What you need to do: Provide an exact copy of the data, excluding the images.

Collected data:
►

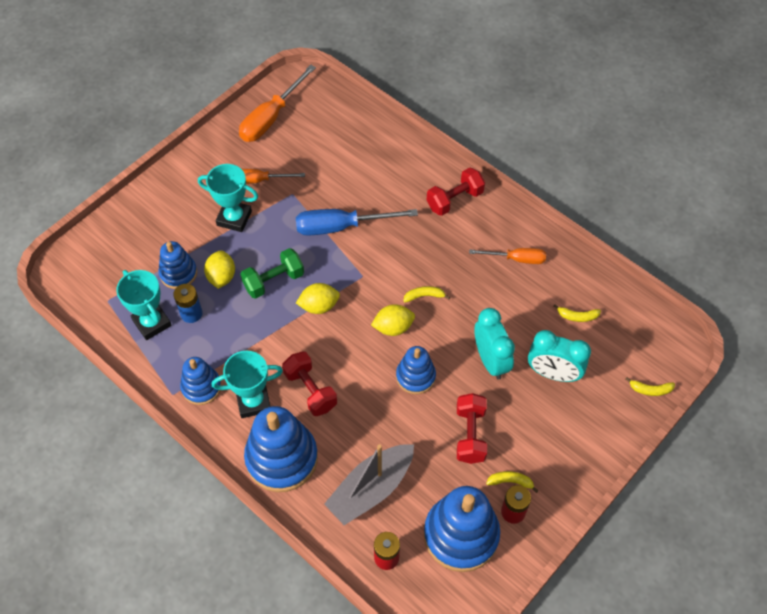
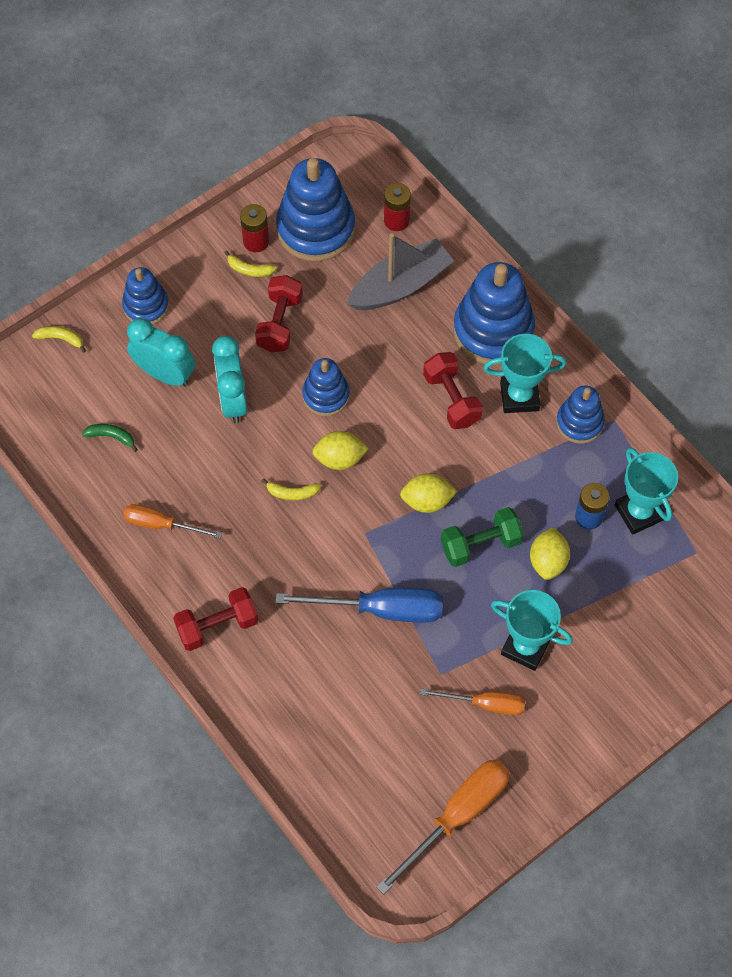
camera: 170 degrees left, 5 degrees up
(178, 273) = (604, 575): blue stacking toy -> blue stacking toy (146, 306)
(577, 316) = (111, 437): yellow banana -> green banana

◄

Answer to this problem:
camera: 170 degrees left, 5 degrees up
(178, 273) = (604, 575): blue stacking toy -> blue stacking toy (146, 306)
(577, 316) = (111, 437): yellow banana -> green banana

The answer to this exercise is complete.